**Work order:**
Restate word for word the material below, starting at the line that contains "C3: 4.7uF (plus" and stopping after the last line; skip pictures.

===============

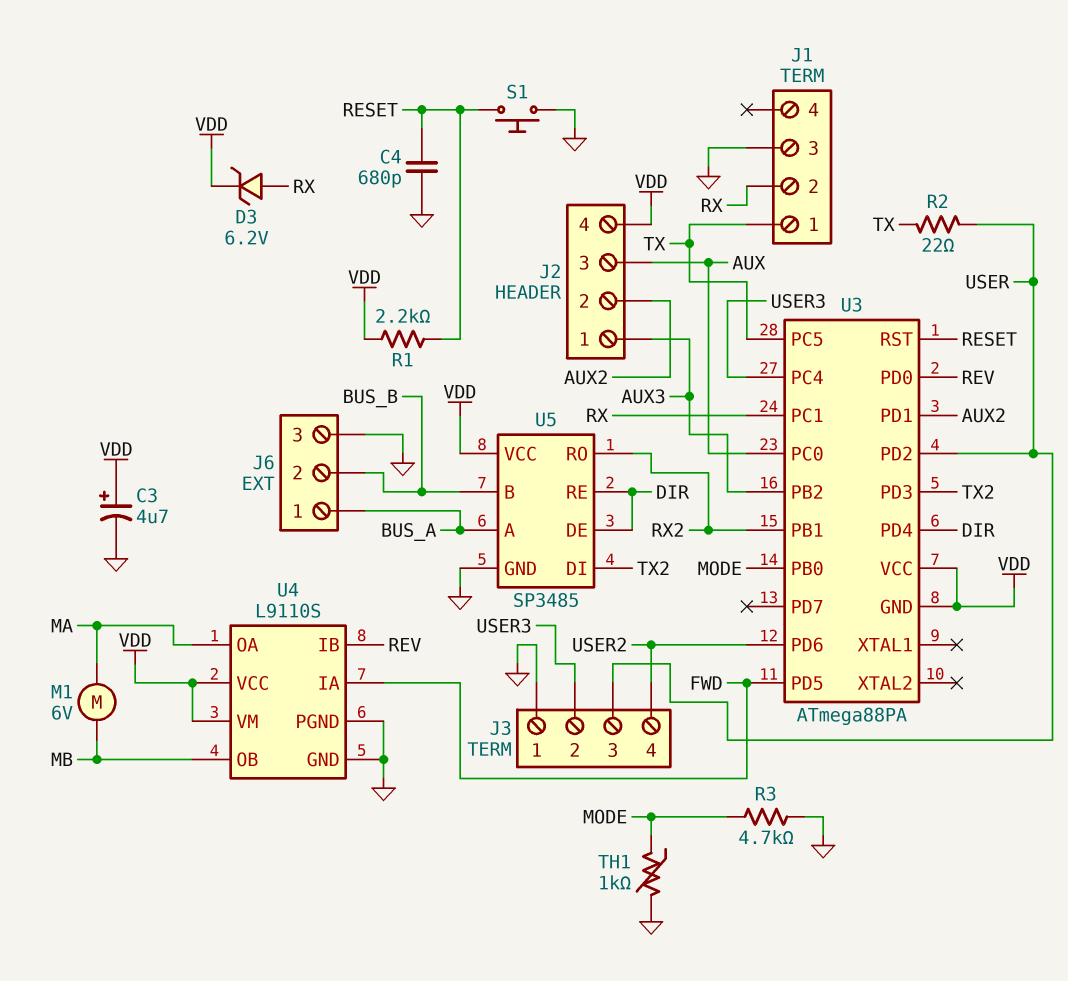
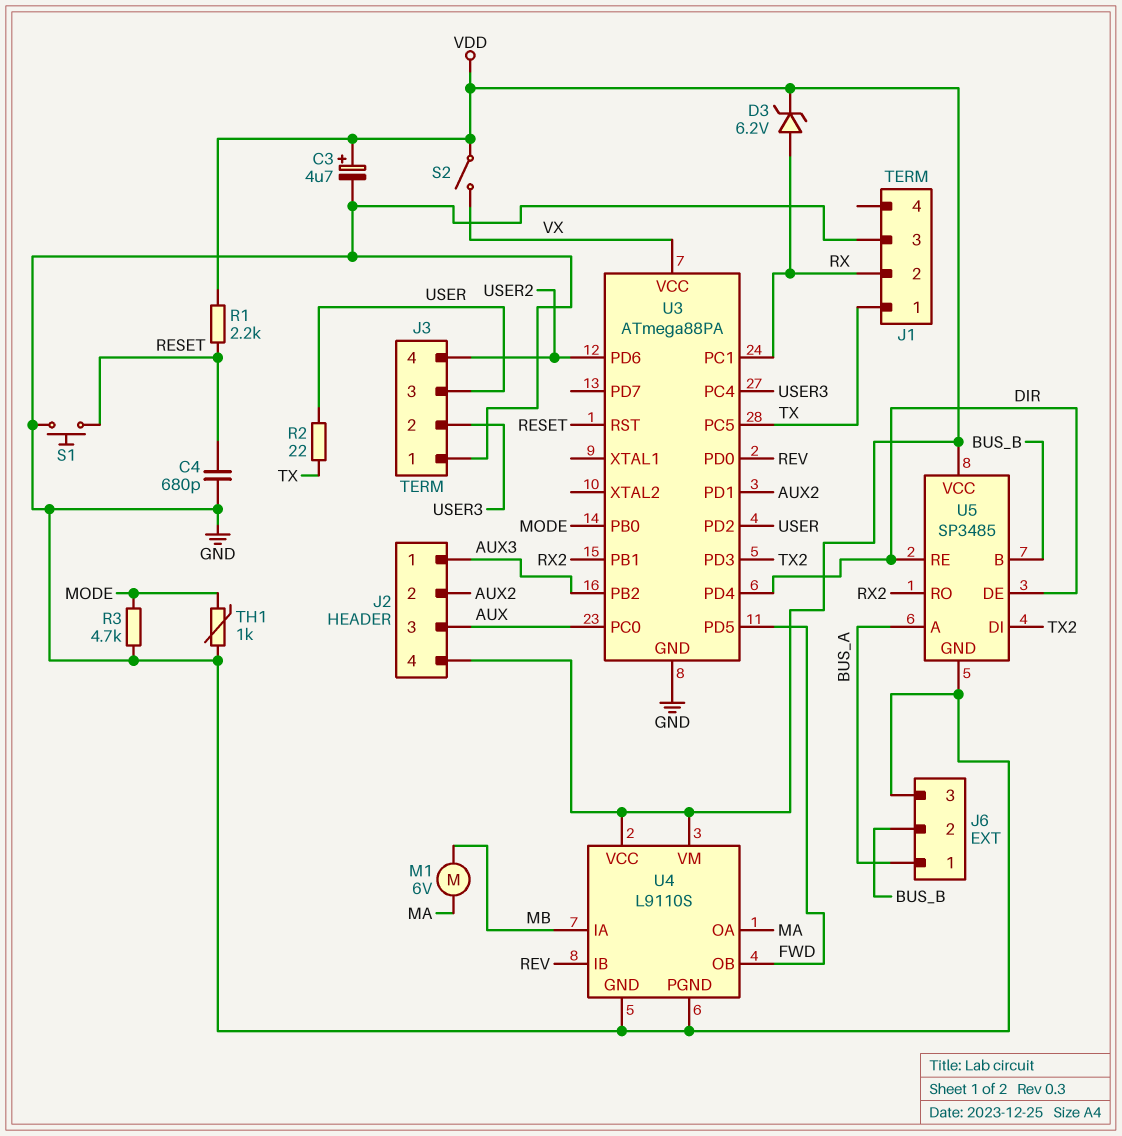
S2: none -> switch (VDD, VX)
U3 pin GND: VDD -> GND
U3 pin VCC: VDD -> VX
U4 pin IA: FWD -> MB
U4 pin OB: MB -> FWD

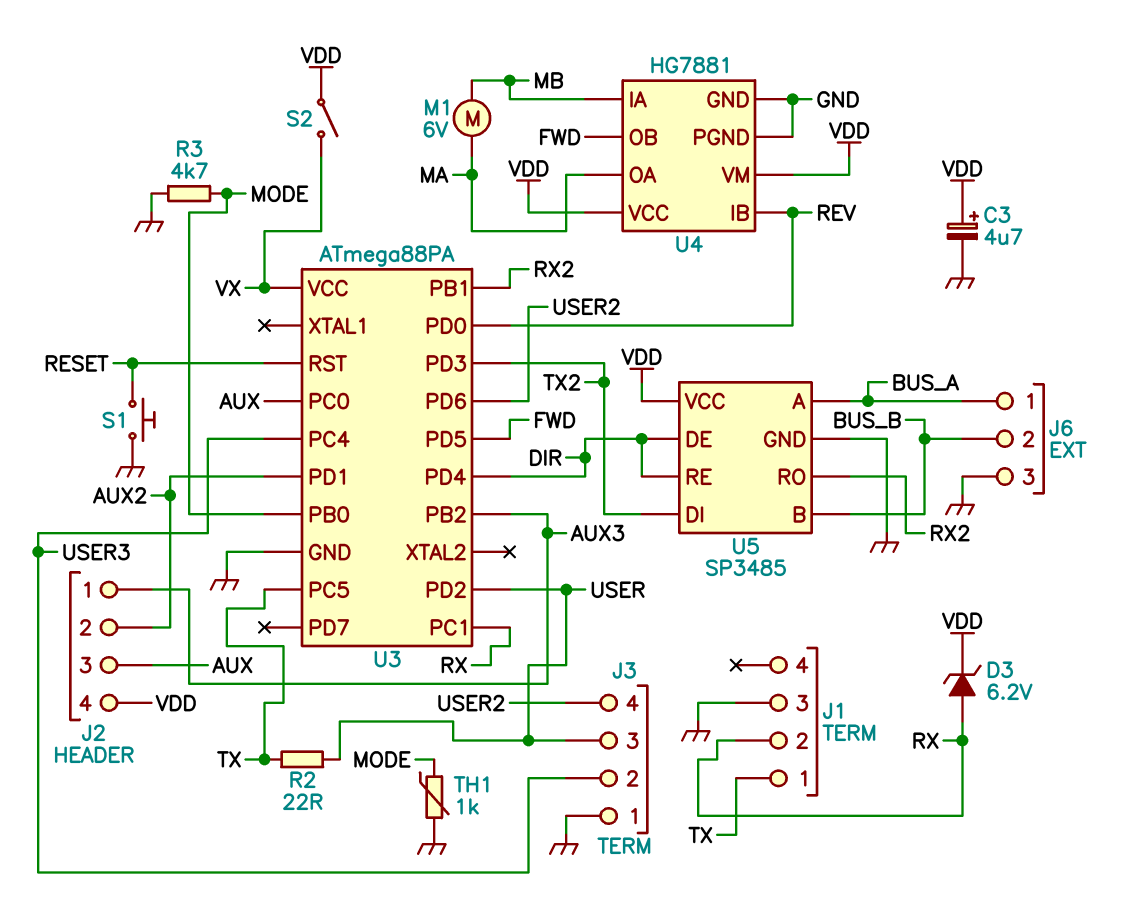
C4: 680pF (GND, RESET) -> none
R1: 2.2k (RESET, VDD) -> none
U4: L9110S -> HG7881

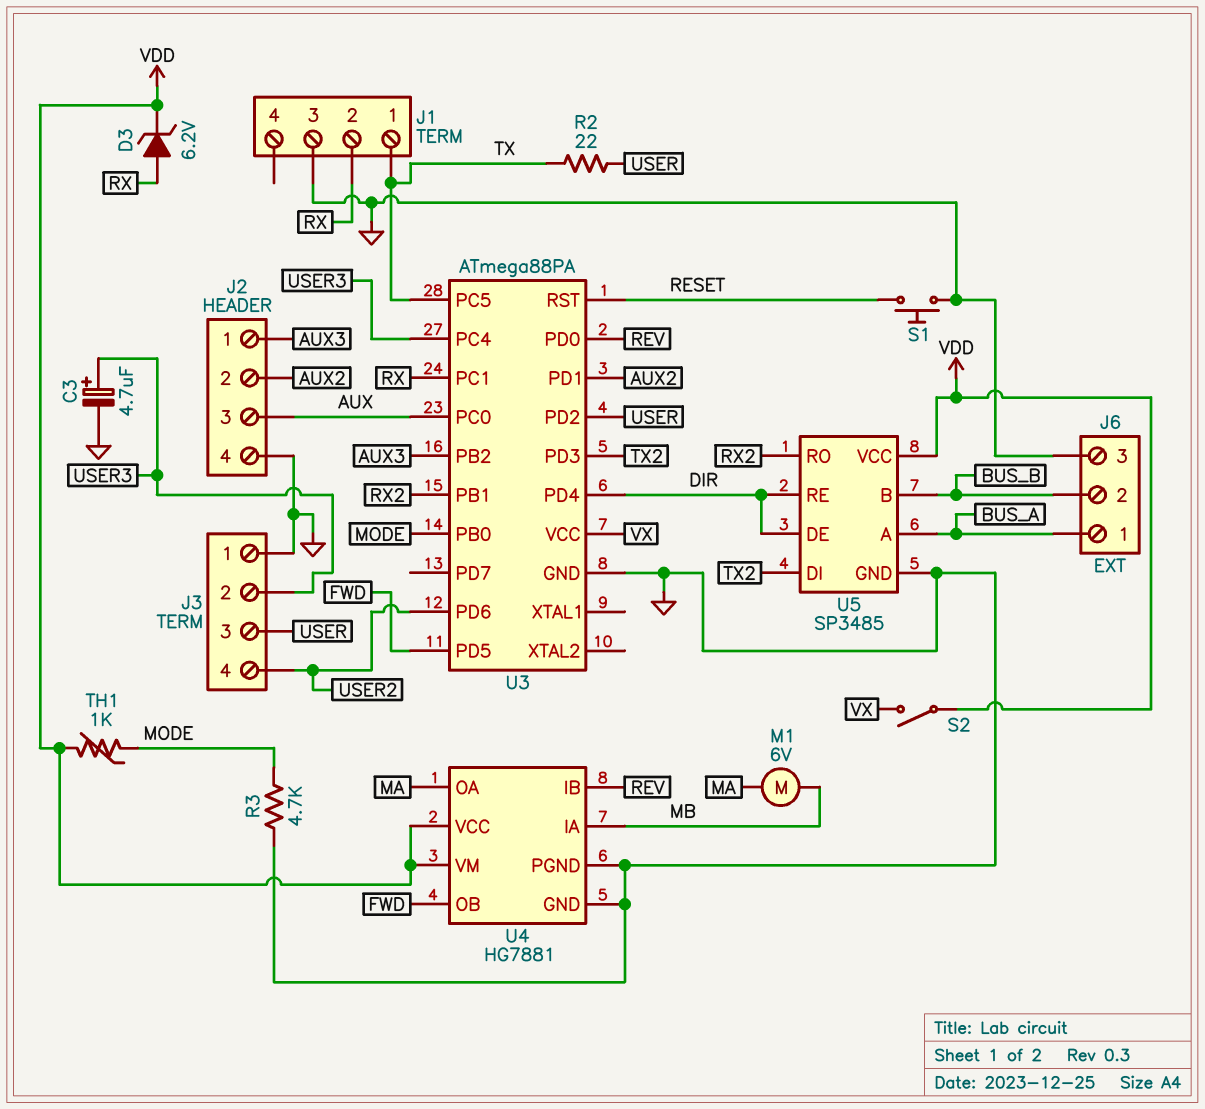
C3: 4.7uF (plus VDD, minus GND) -> 4.7uF (plus USER3, minus GND)
J2 pin 4: VDD -> GND
TH1: 1k (GND, MODE) -> 1k (MODE, VDD)

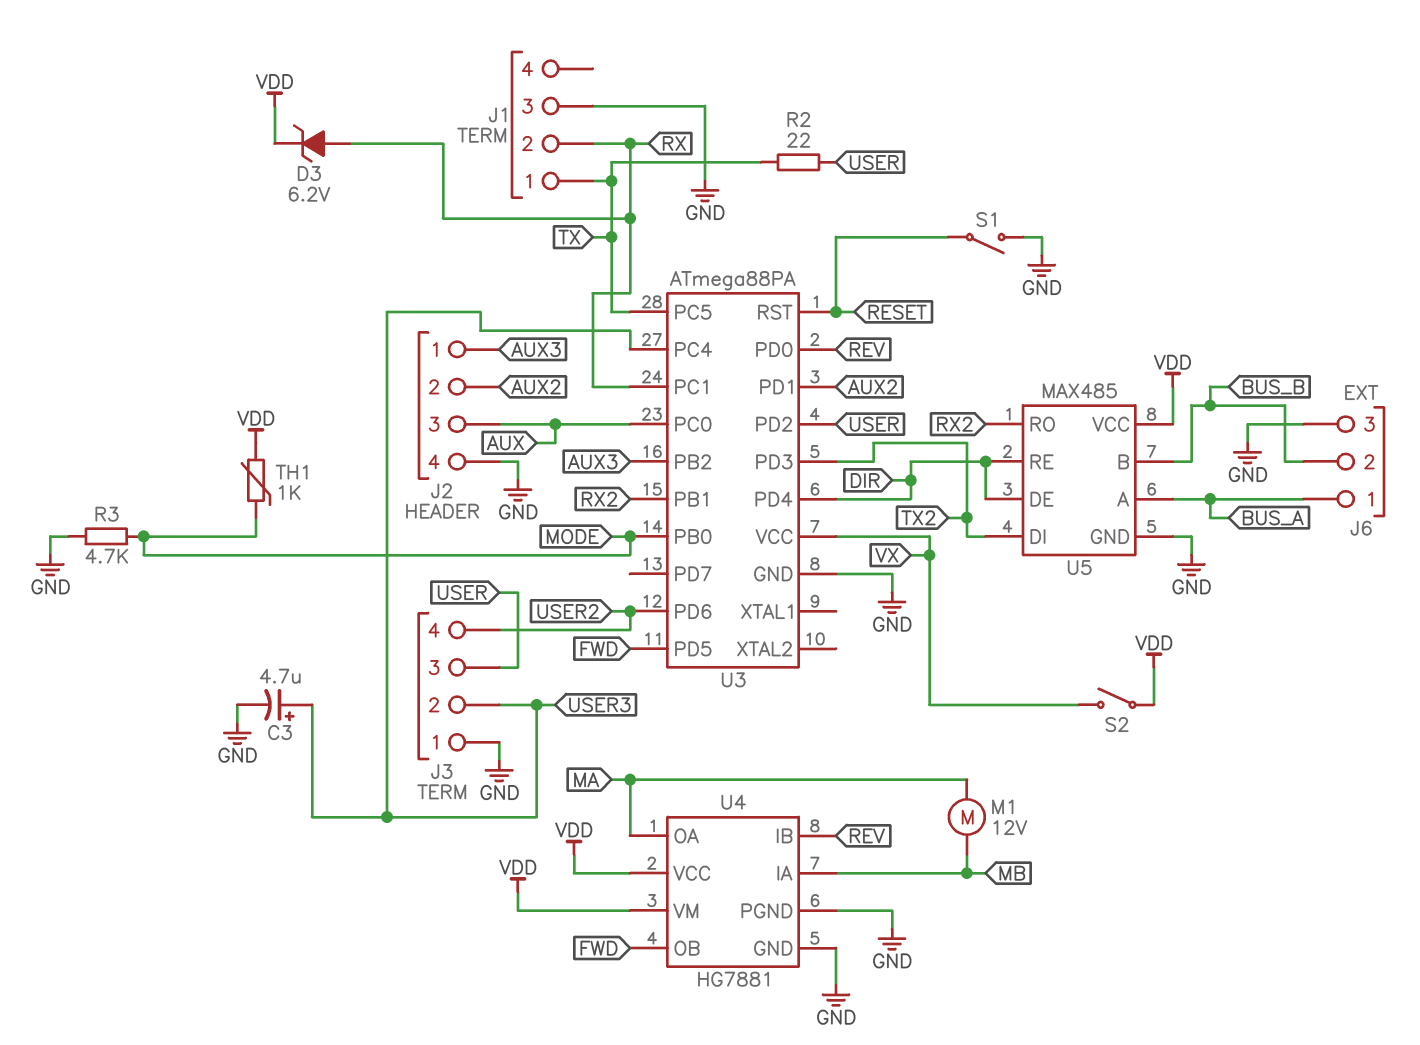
M1: motor 6V (MA, MB) -> motor 12V (MA, MB)
S1: button (GND, RESET) -> switch (GND, RESET)
U5: SP3485 -> MAX485

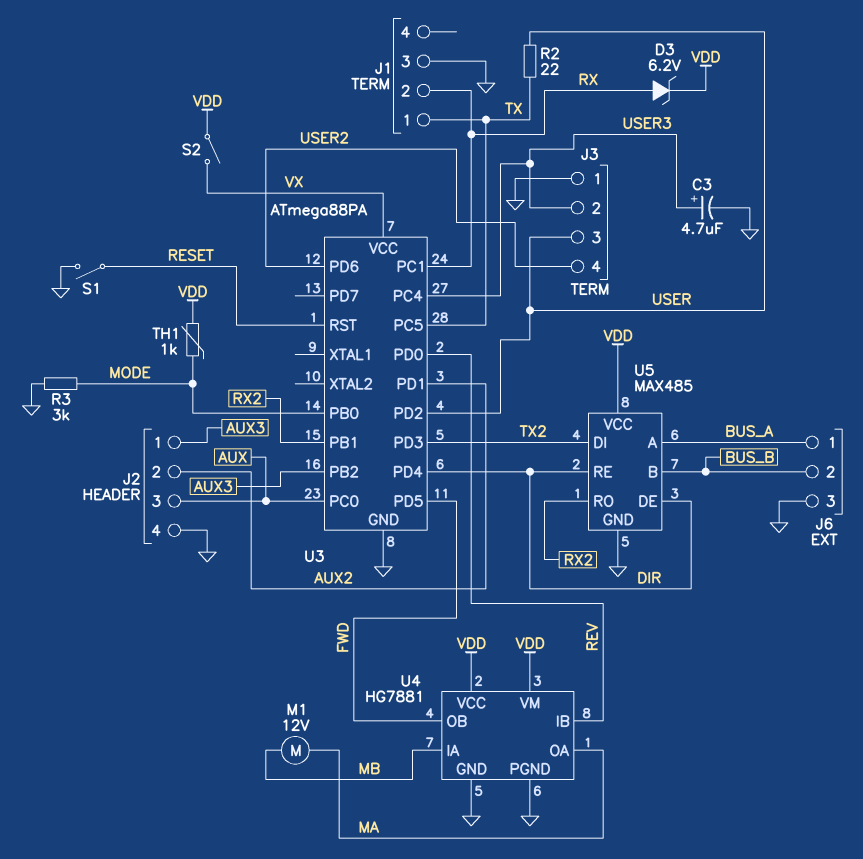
R3: 4.7k (GND, MODE) -> 3k (GND, MODE)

===============

**Output of the task:**
C3: 4.7uF (plus VDD, minus GND) -> 4.7uF (plus USER3, minus GND)
J2 pin 4: VDD -> GND
TH1: 1k (GND, MODE) -> 1k (MODE, VDD)

M1: motor 6V (MA, MB) -> motor 12V (MA, MB)
S1: button (GND, RESET) -> switch (GND, RESET)
U5: SP3485 -> MAX485

R3: 4.7k (GND, MODE) -> 3k (GND, MODE)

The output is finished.